** Opening Extracted entries block **
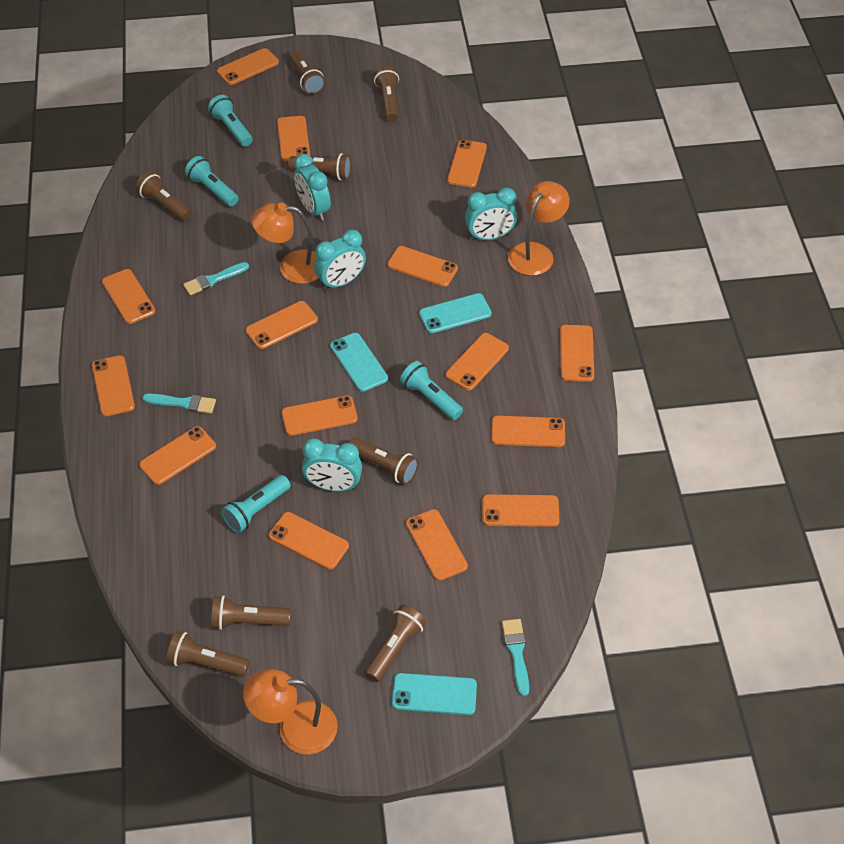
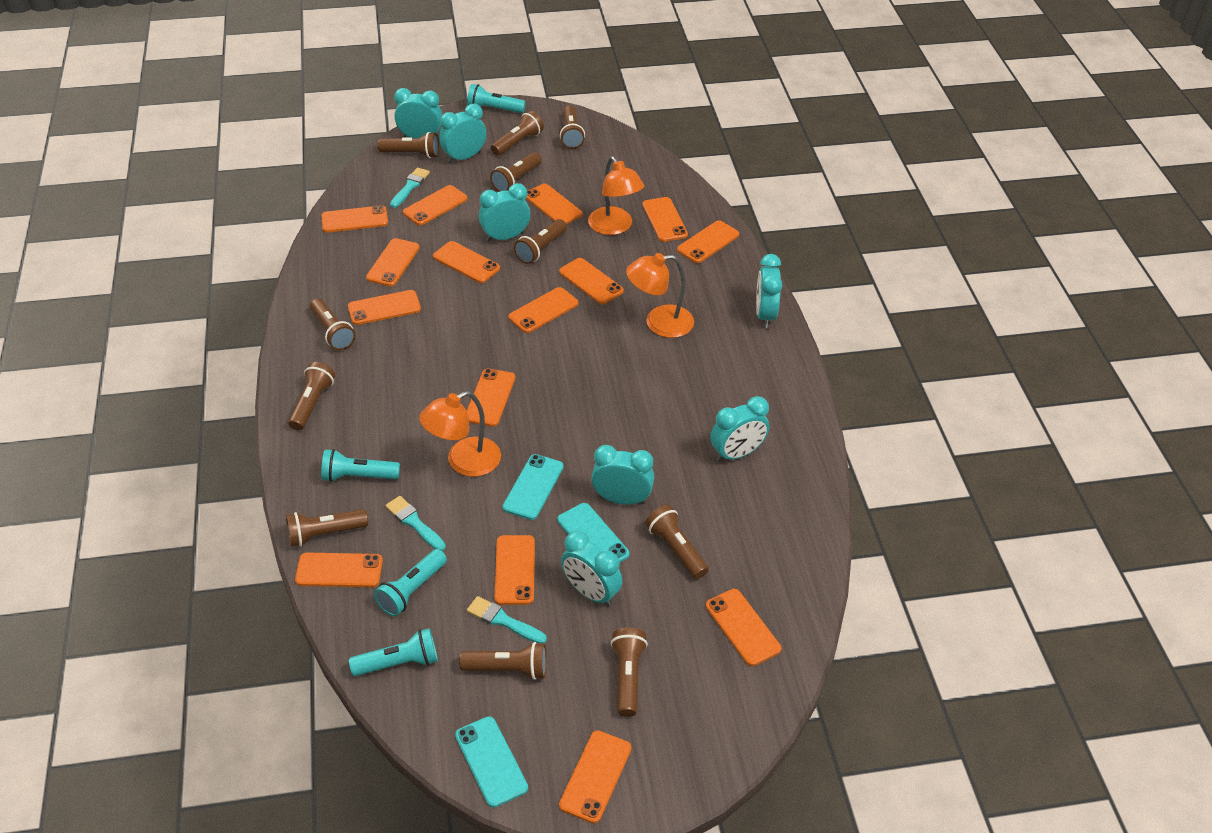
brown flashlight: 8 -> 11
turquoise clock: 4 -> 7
** Closing Extracted entries block **
** Opening Extracted entries block **
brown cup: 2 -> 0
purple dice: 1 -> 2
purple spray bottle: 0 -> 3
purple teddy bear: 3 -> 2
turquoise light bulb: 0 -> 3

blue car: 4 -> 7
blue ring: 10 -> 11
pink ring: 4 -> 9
** Closing Extracted entries block **
[Required work] Where the string "turquoise" occurs in the data, return the whole line.

[Solution]
turquoise clock: 4 -> 7
turquoise light bulb: 0 -> 3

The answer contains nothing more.